Go through the entries below and pick out every line with "dumbbell".

──────

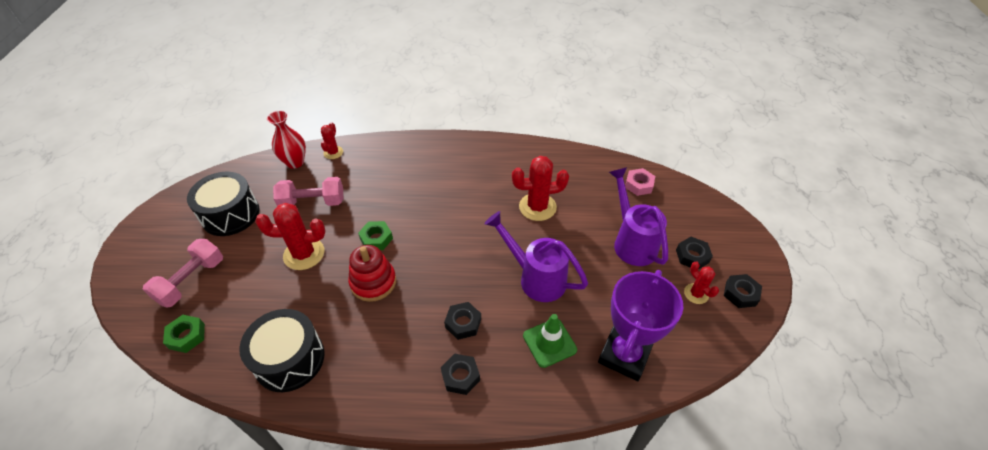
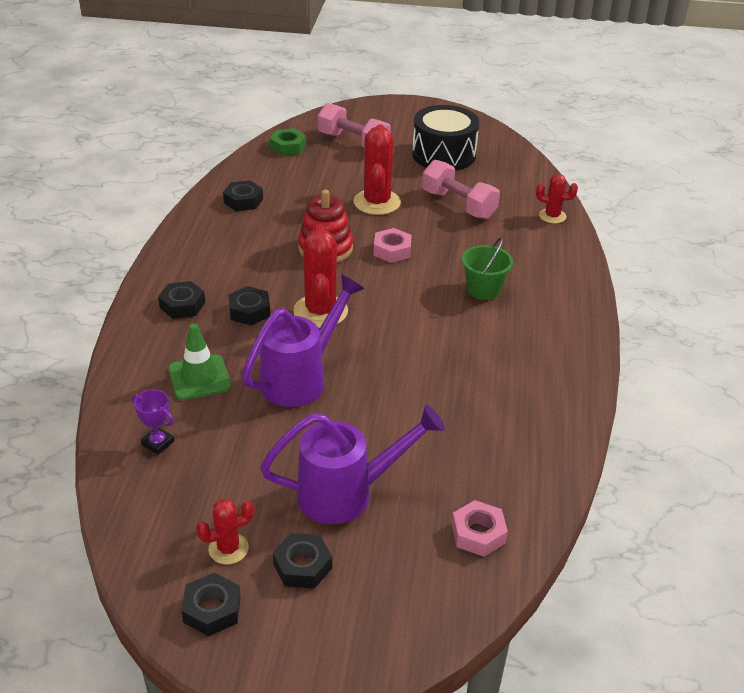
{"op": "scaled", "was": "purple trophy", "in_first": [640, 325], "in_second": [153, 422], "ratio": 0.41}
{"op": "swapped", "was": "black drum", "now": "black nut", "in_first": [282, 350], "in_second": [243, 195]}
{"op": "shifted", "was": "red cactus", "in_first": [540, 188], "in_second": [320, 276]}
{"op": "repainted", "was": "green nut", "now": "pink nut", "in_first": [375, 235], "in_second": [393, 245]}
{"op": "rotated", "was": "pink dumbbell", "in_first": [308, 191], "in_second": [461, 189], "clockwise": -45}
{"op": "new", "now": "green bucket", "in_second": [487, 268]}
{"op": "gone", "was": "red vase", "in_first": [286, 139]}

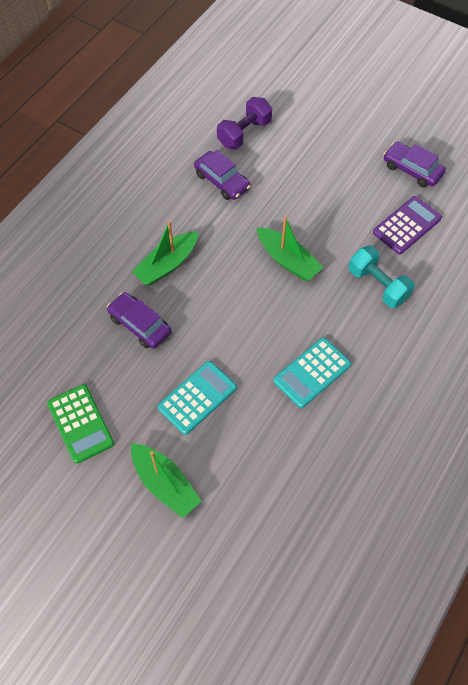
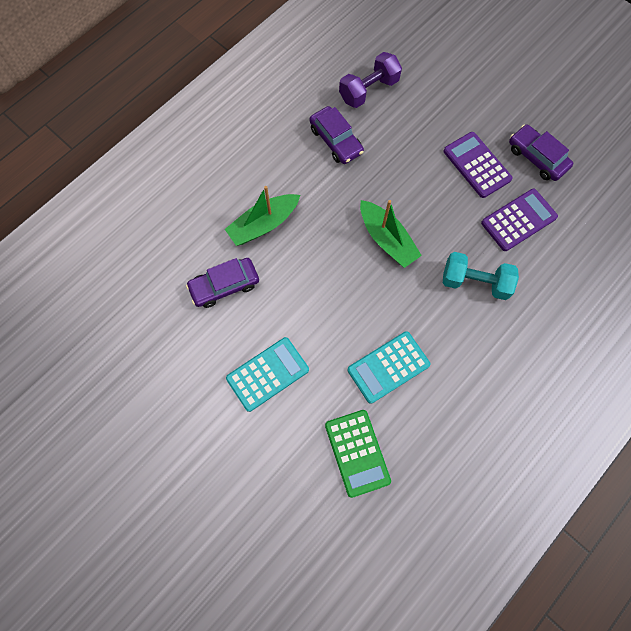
{"op": "rotated", "was": "purple car", "in_first": [139, 320], "in_second": [222, 283], "clockwise": -75}
{"op": "shifted", "was": "green calculator", "in_first": [80, 424], "in_second": [358, 454]}
{"op": "new", "now": "purple calculator", "in_second": [478, 165]}
{"op": "rotated", "was": "turquoise dumbbell", "in_first": [382, 277], "in_second": [481, 276], "clockwise": -45}
{"op": "gone", "was": "green boat", "in_first": [166, 480]}

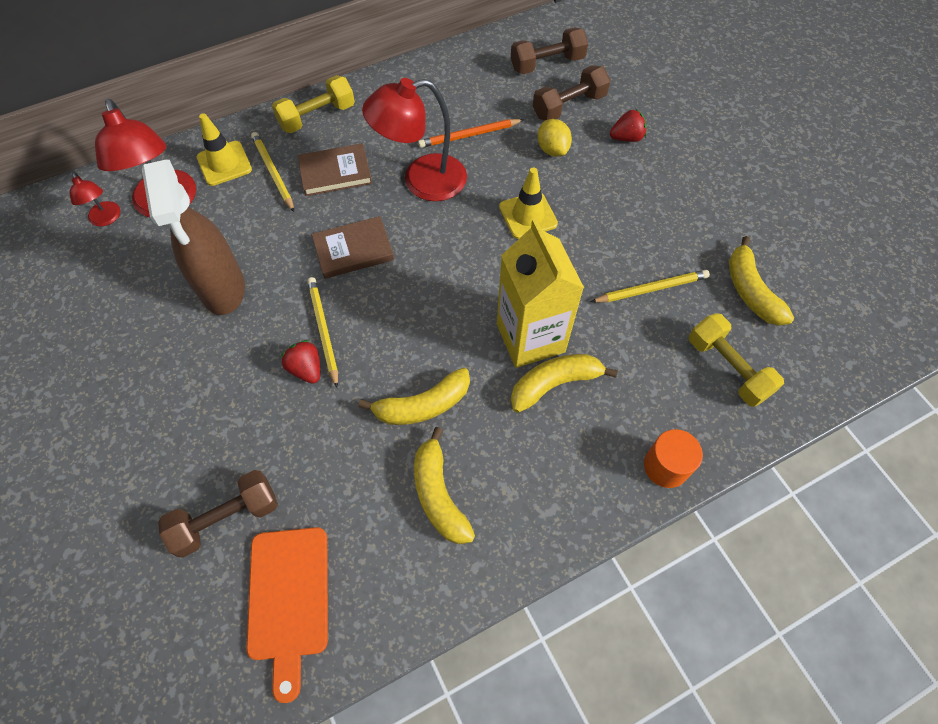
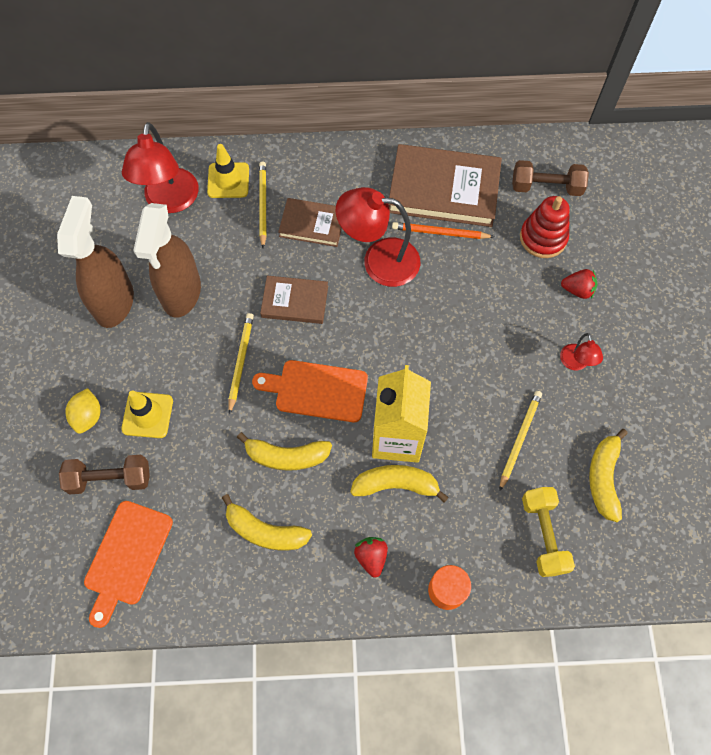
{"op": "new", "now": "brown spray bottle", "in_second": [95, 262]}
{"op": "shifted", "was": "yellow lemon", "in_first": [554, 138], "in_second": [82, 411]}
{"op": "shifted", "was": "yellow traffic cone", "in_first": [528, 203], "in_second": [147, 414]}
{"op": "rotated", "was": "yellow banana", "in_first": [444, 485], "in_second": [267, 522], "clockwise": -75}
{"op": "new", "now": "orange cutting board", "in_second": [310, 391]}
{"op": "shifted", "was": "red strawberry", "in_first": [300, 362], "in_second": [371, 557]}
{"op": "new", "now": "brown book", "in_second": [445, 185]}
{"op": "rotated", "was": "yellow pencil", "in_first": [650, 286], "in_second": [520, 441], "clockwise": -75}
{"op": "swapped", "was": "brown dumbbell", "now": "red stacking toy", "in_first": [572, 92], "in_second": [545, 227]}
{"op": "shifted", "was": "red lamp", "in_first": [94, 199], "in_second": [581, 351]}
{"op": "gone", "was": "yellow dumbbell", "in_first": [313, 104]}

──────

● EXPECTED OUTPUT
{"op": "rotated", "was": "pink dumbbell", "in_first": [308, 191], "in_second": [461, 189], "clockwise": -45}
{"op": "rotated", "was": "turquoise dumbbell", "in_first": [382, 277], "in_second": [481, 276], "clockwise": -45}
{"op": "swapped", "was": "brown dumbbell", "now": "red stacking toy", "in_first": [572, 92], "in_second": [545, 227]}
{"op": "gone", "was": "yellow dumbbell", "in_first": [313, 104]}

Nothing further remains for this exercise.